* **Directions for this task**
Output nothing except the lines from the one containing "yellow brick G2:L3" through the final line of the data, both included, typed exactly, minus the pictures.

(Exercise data Opens)

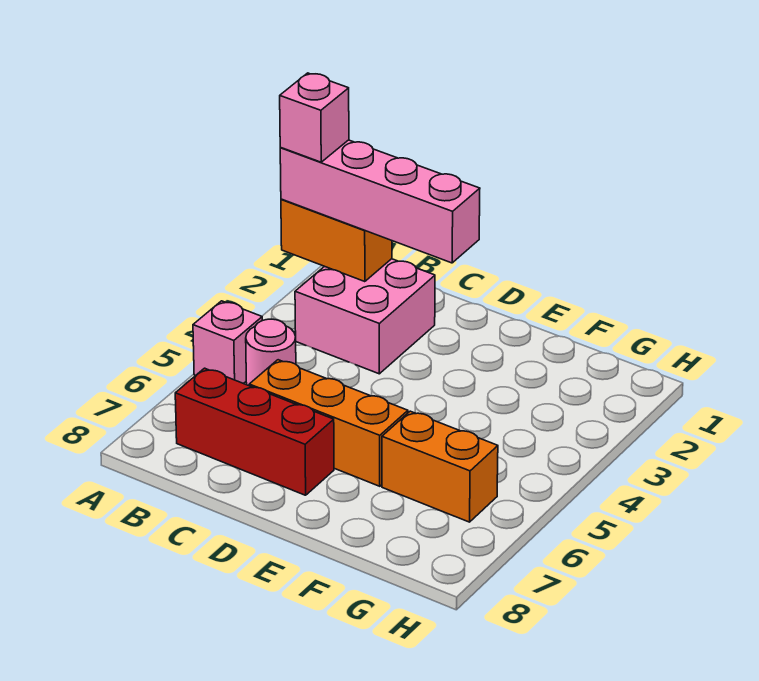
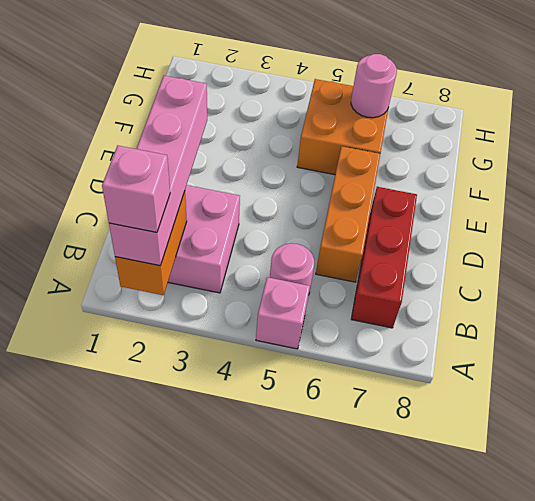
orange brick F6:G6 level 1 -> orange brick F5:G6 level 1
none -> pink round brick G6 level 2

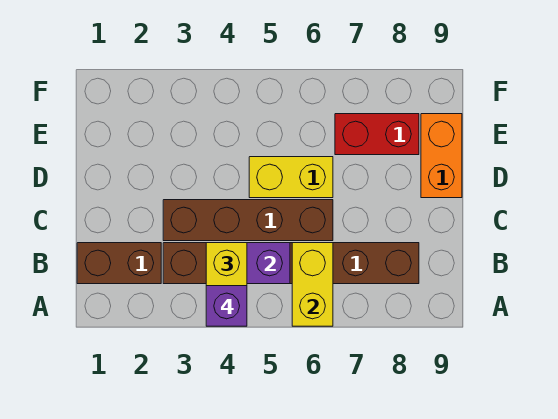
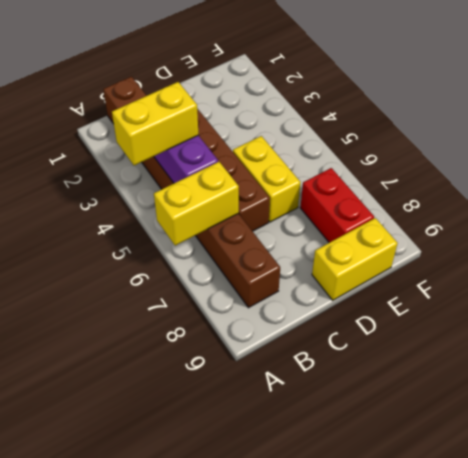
purple brick A4 level 4 -> none
orange brick D9:E9 level 1 -> yellow brick D9:E9 level 1

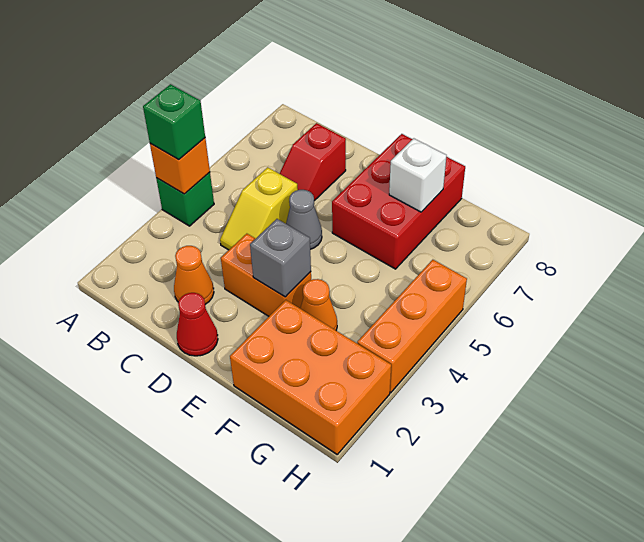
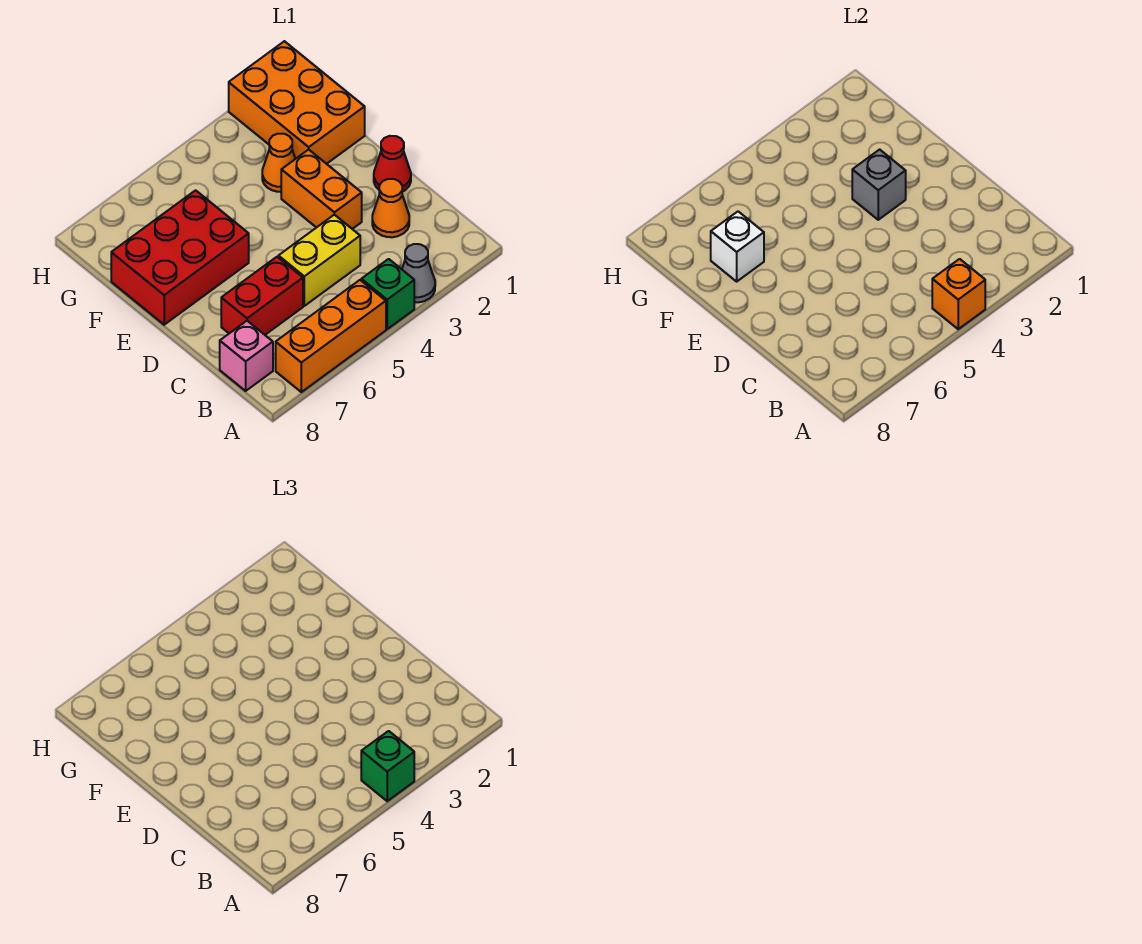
none -> pink brick B8 level 1
yellow slope C4:C5 level 1 top 5 -> yellow brick C4:C5 level 1
red slope C6:C7 level 1 top 7 -> red brick C6:C7 level 1
grey cone D5 level 1 -> grey cone A3 level 1
orange brick H3:H5 level 1 -> orange brick A5:A7 level 1

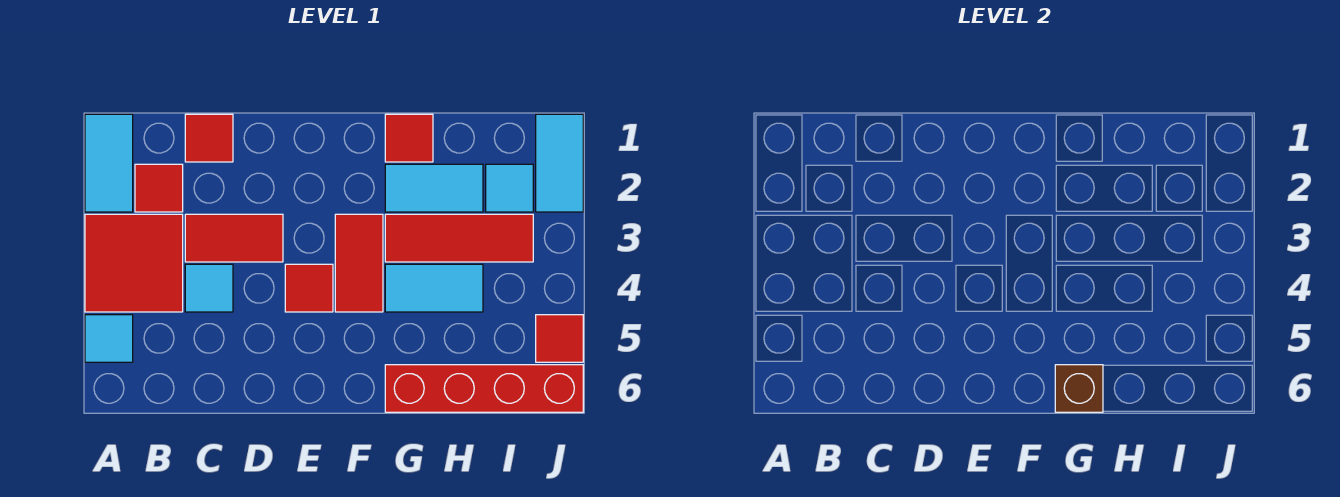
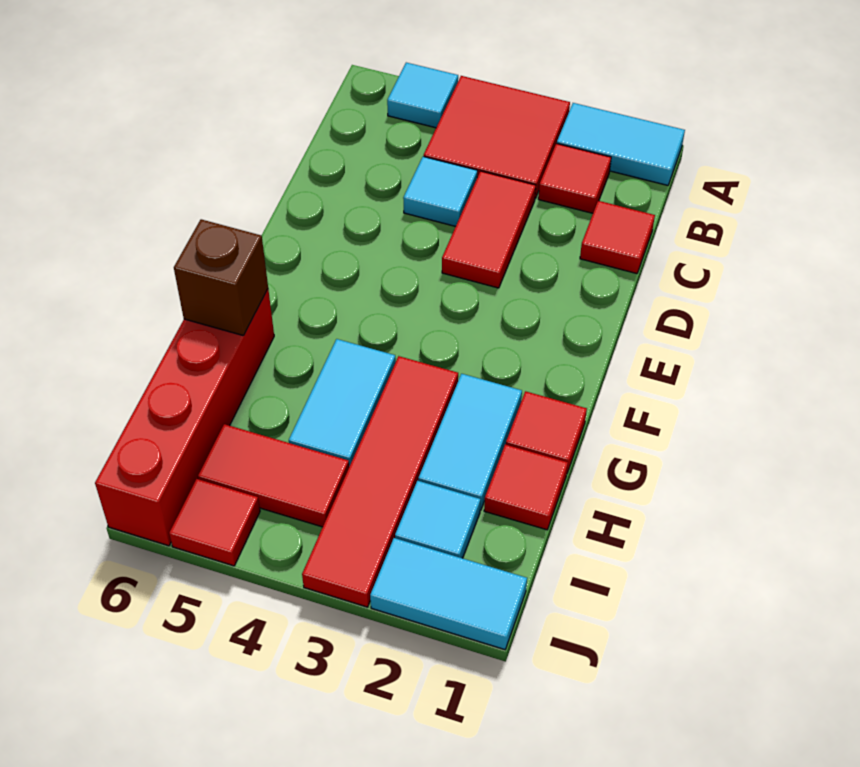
red tile E4 level 1 -> red tile H1 level 1
red tile F3:F4 level 1 -> red tile I4:I5 level 1
red tile G3:I3 level 1 -> red tile G3:J3 level 1

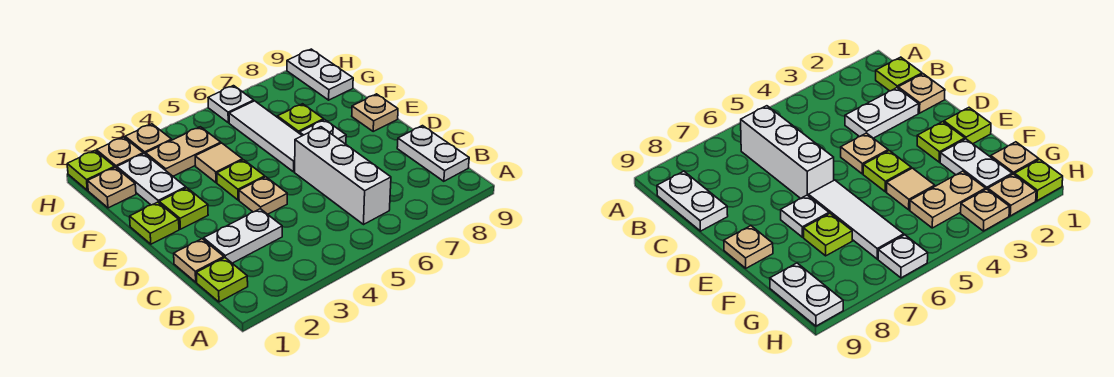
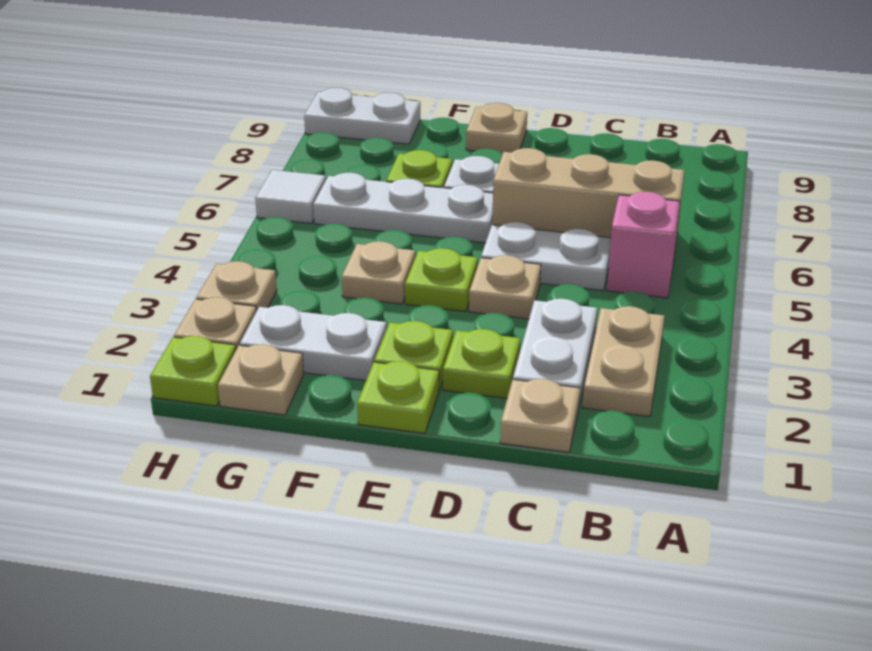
lime plate B1 level 1 -> lime plate D2 level 1
none -> pink brick B5 level 1
white brick B6:D6 level 1 -> tan brick B6:D6 level 1
white plate B9:C9 level 1 -> white plate C5:D5 level 1
white tile E6:G6 level 1 -> white plate E6:G6 level 1
tan tile F4 level 1 -> tan plate F4 level 1
tan plate G3:G4 level 1 -> tan plate B2:B3 level 1
white plate H6 level 1 -> white tile H6 level 1

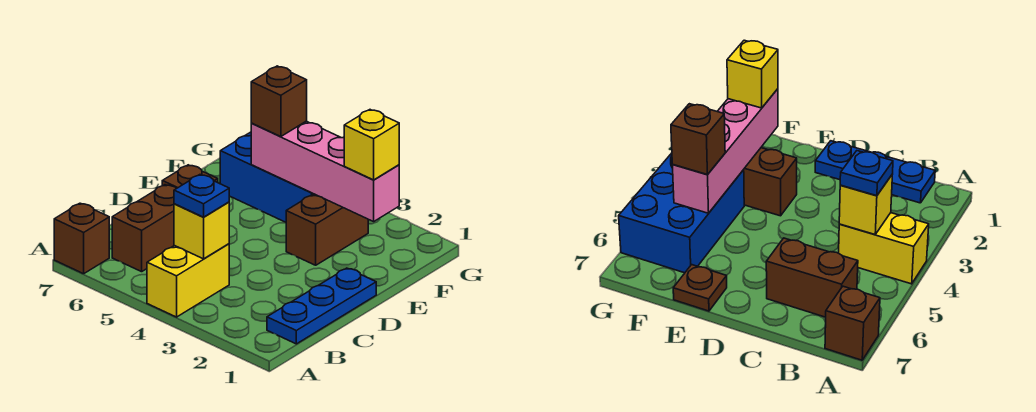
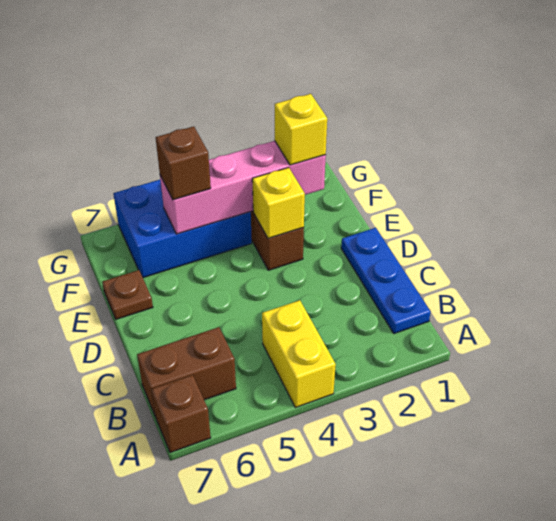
yellow brick B4 level 2 -> yellow brick E3 level 2
blue plate B4 level 3 -> none
brown brick B6:C6 level 1 -> brown brick B6:B7 level 1

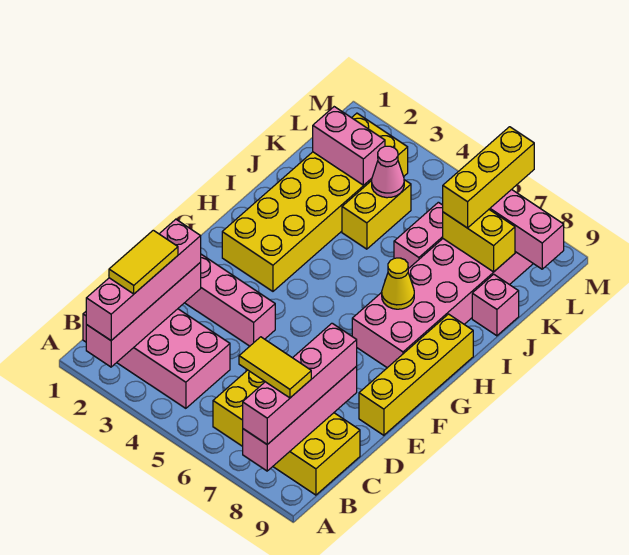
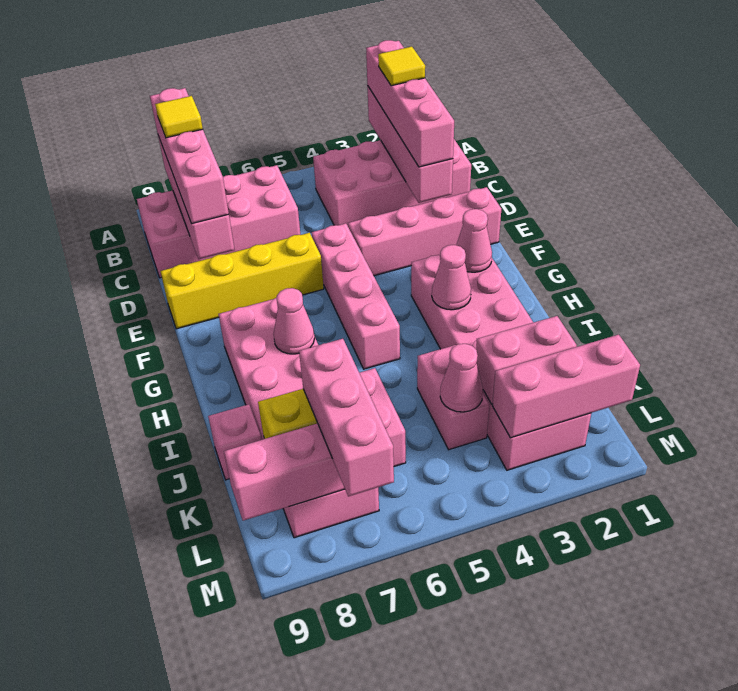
yellow tile B2:C2 level 4 -> yellow tile B2 level 4
yellow brick B6:C9 level 1 -> pink brick B6:C9 level 1
yellow tile B7:B8 level 4 -> yellow tile B8 level 4
none -> pink brick E5:H5 level 1
yellow brick E9:H9 level 1 -> yellow brick E6:E9 level 1
yellow brick G2:L3 level 1 -> pink brick G2:L3 level 1
none -> pink cone G2 level 2
none -> pink cone H3 level 2
yellow cone H7 level 2 -> pink cone H7 level 2
yellow brick J4:K4 level 1 -> pink brick J4:K4 level 1
yellow brick K7:M7 level 3 -> pink brick K7:M7 level 3
none -> pink brick L1:L3 level 2

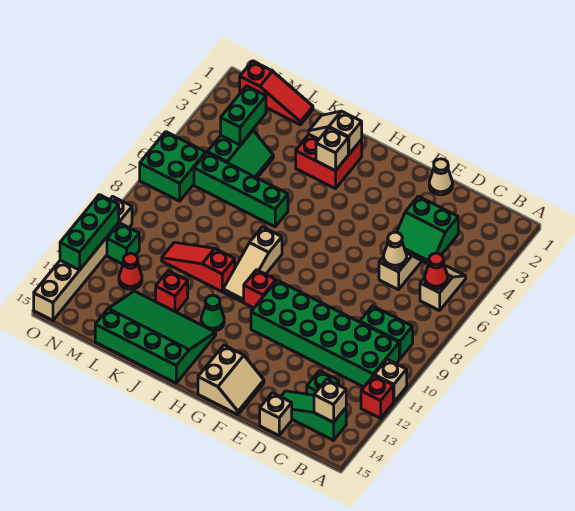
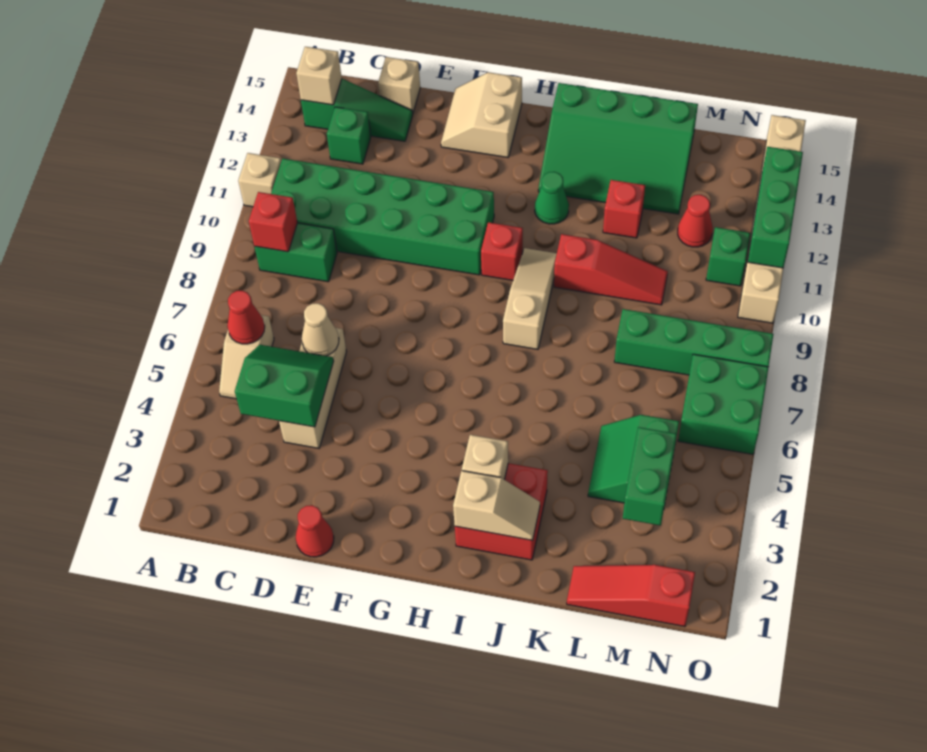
red brick A12 level 1 -> red brick B9 level 2
tan cone E1 level 1 -> red cone E1 level 1
green brick J6:M6 level 1 -> green brick L8:O8 level 1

(Exercise data Closes)

* **Exercise response**
yellow brick G2:L3 level 1 -> pink brick G2:L3 level 1
none -> pink cone G2 level 2
none -> pink cone H3 level 2
yellow cone H7 level 2 -> pink cone H7 level 2
yellow brick J4:K4 level 1 -> pink brick J4:K4 level 1
yellow brick K7:M7 level 3 -> pink brick K7:M7 level 3
none -> pink brick L1:L3 level 2

red brick A12 level 1 -> red brick B9 level 2
tan cone E1 level 1 -> red cone E1 level 1
green brick J6:M6 level 1 -> green brick L8:O8 level 1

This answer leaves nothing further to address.